● **Source information**:
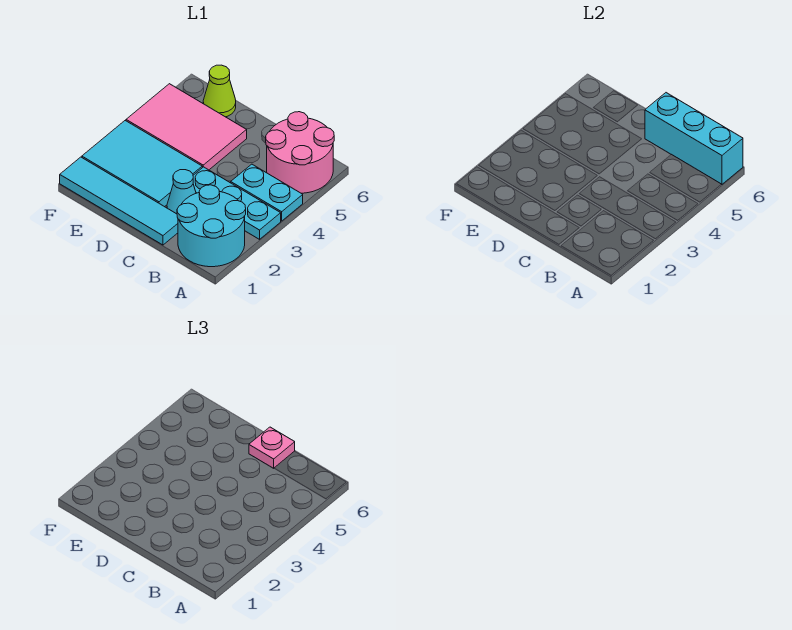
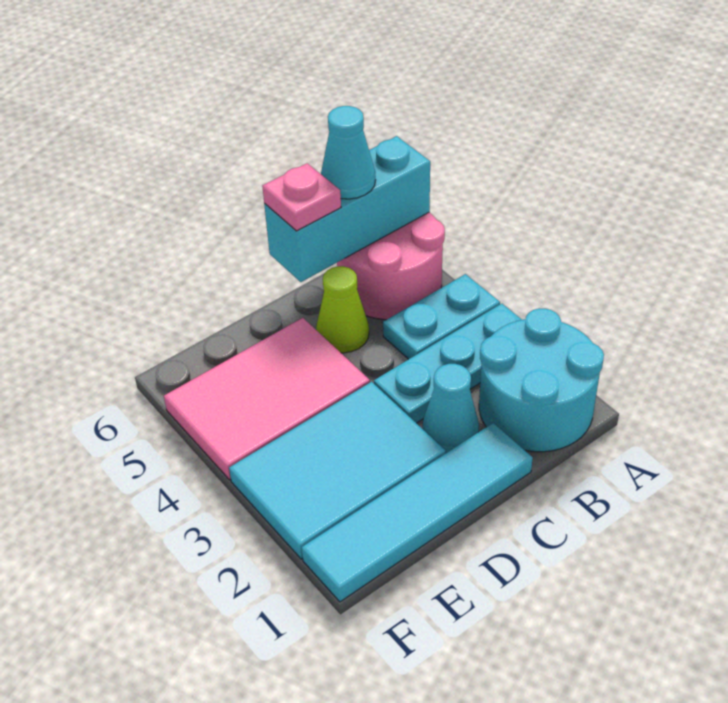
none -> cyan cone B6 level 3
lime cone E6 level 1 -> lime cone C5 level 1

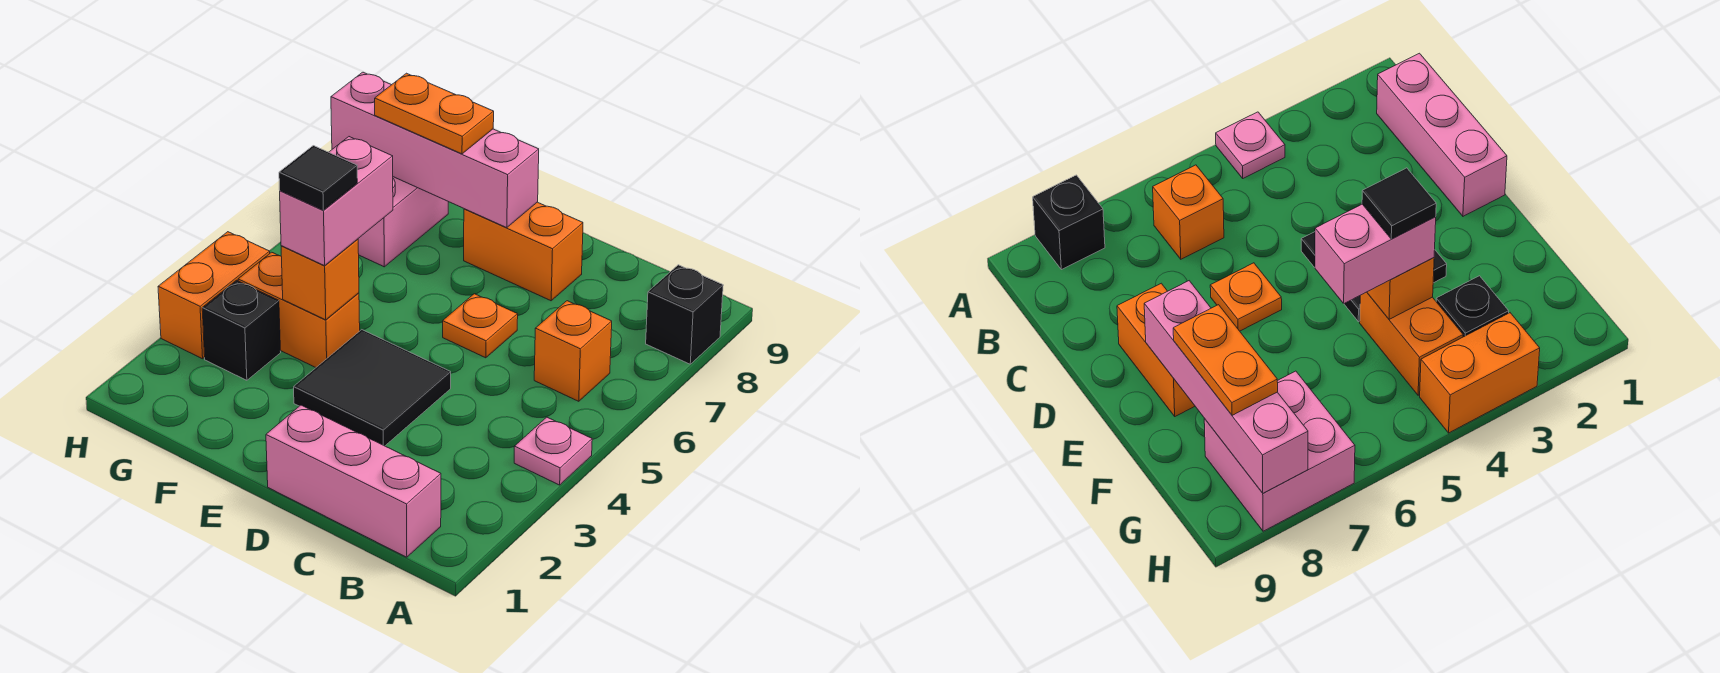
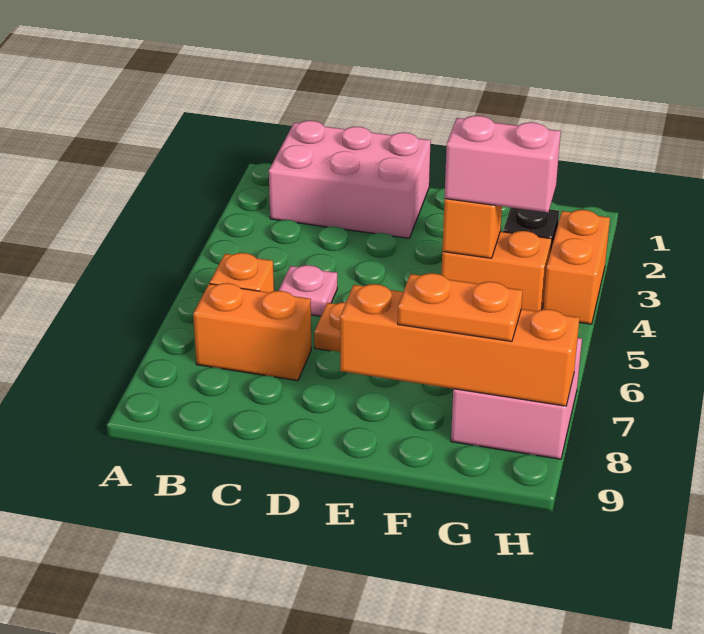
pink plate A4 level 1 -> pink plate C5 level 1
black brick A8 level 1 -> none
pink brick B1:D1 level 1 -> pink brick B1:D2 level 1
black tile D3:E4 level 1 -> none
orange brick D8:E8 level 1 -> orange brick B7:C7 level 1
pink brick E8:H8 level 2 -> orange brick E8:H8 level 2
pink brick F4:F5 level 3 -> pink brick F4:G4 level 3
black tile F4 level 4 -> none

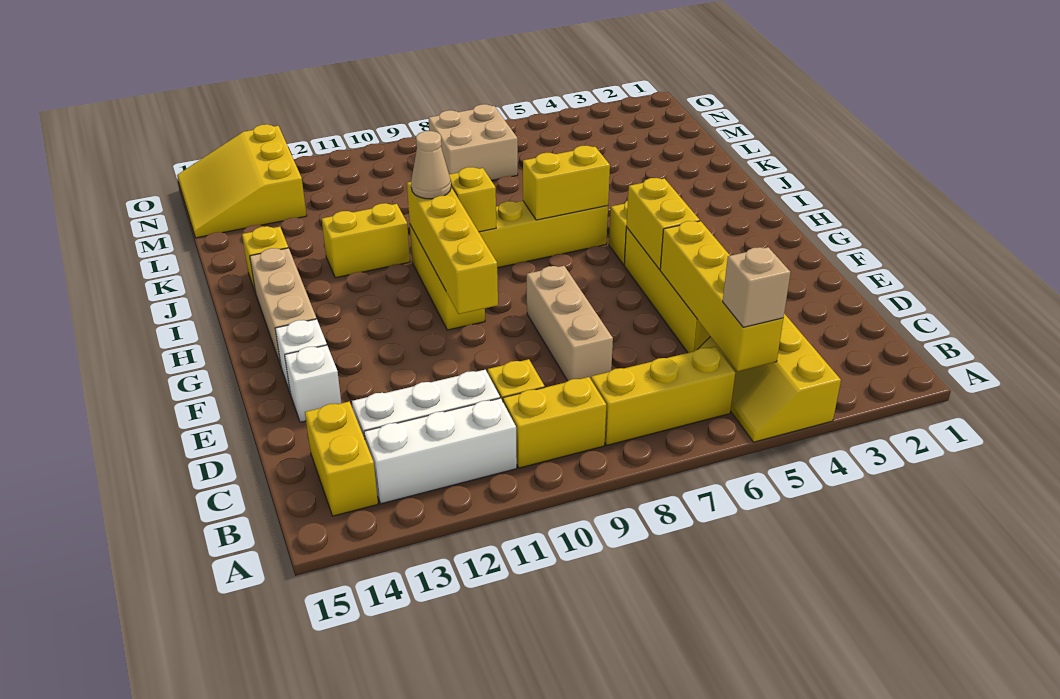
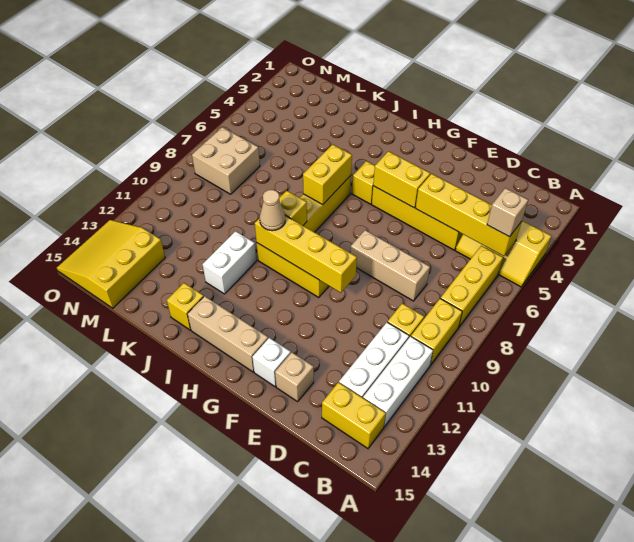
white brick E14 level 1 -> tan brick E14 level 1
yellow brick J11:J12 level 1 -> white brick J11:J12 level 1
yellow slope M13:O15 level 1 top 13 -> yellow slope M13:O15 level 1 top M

● **Brief**: Transcribe all entries above exactly. Omit the pictures.

● **The completed task**:
none -> cyan cone B6 level 3
lime cone E6 level 1 -> lime cone C5 level 1

pink plate A4 level 1 -> pink plate C5 level 1
black brick A8 level 1 -> none
pink brick B1:D1 level 1 -> pink brick B1:D2 level 1
black tile D3:E4 level 1 -> none
orange brick D8:E8 level 1 -> orange brick B7:C7 level 1
pink brick E8:H8 level 2 -> orange brick E8:H8 level 2
pink brick F4:F5 level 3 -> pink brick F4:G4 level 3
black tile F4 level 4 -> none

white brick E14 level 1 -> tan brick E14 level 1
yellow brick J11:J12 level 1 -> white brick J11:J12 level 1
yellow slope M13:O15 level 1 top 13 -> yellow slope M13:O15 level 1 top M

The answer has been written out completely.